**What needs to be done:** Word for word, restate the lines from the start of the data down to the line with "C102: none -> 10uF (N17, N20)", both included.

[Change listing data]
+++++

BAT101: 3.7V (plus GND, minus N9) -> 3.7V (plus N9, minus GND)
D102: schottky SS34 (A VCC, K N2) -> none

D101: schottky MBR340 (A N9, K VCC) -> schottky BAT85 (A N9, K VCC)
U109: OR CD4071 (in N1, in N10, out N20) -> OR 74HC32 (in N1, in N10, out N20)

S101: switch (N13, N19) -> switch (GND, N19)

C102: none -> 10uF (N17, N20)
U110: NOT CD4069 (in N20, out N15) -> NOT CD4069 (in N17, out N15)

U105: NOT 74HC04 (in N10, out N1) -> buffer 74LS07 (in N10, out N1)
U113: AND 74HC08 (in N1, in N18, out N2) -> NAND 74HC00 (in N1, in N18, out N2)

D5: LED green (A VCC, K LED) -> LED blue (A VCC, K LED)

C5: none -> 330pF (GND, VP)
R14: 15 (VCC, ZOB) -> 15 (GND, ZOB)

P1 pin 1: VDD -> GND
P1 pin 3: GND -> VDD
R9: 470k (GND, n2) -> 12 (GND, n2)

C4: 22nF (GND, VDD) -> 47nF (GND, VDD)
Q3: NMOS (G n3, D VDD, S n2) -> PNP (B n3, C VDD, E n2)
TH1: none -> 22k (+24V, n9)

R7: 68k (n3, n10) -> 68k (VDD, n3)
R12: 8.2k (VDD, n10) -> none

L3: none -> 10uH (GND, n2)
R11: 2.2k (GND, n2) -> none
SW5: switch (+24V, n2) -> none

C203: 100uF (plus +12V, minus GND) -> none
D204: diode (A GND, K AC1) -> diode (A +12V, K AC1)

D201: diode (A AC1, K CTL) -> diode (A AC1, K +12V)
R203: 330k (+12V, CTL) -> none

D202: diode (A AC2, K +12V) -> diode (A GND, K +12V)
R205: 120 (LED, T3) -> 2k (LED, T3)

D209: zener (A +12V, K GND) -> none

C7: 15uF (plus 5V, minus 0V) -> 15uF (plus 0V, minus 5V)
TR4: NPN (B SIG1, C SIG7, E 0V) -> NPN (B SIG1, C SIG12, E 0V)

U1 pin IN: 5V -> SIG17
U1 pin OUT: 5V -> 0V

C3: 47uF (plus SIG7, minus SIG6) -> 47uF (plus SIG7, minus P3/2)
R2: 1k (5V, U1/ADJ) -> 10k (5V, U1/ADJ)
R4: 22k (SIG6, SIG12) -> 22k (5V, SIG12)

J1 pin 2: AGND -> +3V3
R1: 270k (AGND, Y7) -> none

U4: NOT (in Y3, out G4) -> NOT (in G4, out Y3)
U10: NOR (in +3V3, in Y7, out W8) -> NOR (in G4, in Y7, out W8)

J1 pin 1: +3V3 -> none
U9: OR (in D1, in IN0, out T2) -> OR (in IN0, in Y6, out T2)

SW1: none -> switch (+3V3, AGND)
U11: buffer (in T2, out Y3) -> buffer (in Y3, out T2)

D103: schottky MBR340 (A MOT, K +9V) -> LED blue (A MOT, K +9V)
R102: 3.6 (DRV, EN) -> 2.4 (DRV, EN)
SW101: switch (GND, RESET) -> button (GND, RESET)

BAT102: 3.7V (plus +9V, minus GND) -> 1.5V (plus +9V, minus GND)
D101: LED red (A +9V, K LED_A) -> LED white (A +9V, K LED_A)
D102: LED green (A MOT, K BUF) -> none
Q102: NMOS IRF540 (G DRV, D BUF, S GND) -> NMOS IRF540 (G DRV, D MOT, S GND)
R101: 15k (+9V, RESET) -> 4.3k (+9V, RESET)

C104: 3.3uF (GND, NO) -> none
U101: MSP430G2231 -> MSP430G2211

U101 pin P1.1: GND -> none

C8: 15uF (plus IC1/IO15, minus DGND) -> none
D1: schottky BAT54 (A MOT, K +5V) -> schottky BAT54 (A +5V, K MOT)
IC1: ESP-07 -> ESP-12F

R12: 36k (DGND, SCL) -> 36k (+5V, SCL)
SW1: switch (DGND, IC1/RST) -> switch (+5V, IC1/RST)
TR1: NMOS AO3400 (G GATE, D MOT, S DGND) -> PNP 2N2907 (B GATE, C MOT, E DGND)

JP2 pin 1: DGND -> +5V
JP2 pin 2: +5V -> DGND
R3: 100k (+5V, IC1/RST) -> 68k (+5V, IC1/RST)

+++++

**Response to the exercise:**
BAT101: 3.7V (plus GND, minus N9) -> 3.7V (plus N9, minus GND)
D102: schottky SS34 (A VCC, K N2) -> none

D101: schottky MBR340 (A N9, K VCC) -> schottky BAT85 (A N9, K VCC)
U109: OR CD4071 (in N1, in N10, out N20) -> OR 74HC32 (in N1, in N10, out N20)

S101: switch (N13, N19) -> switch (GND, N19)

C102: none -> 10uF (N17, N20)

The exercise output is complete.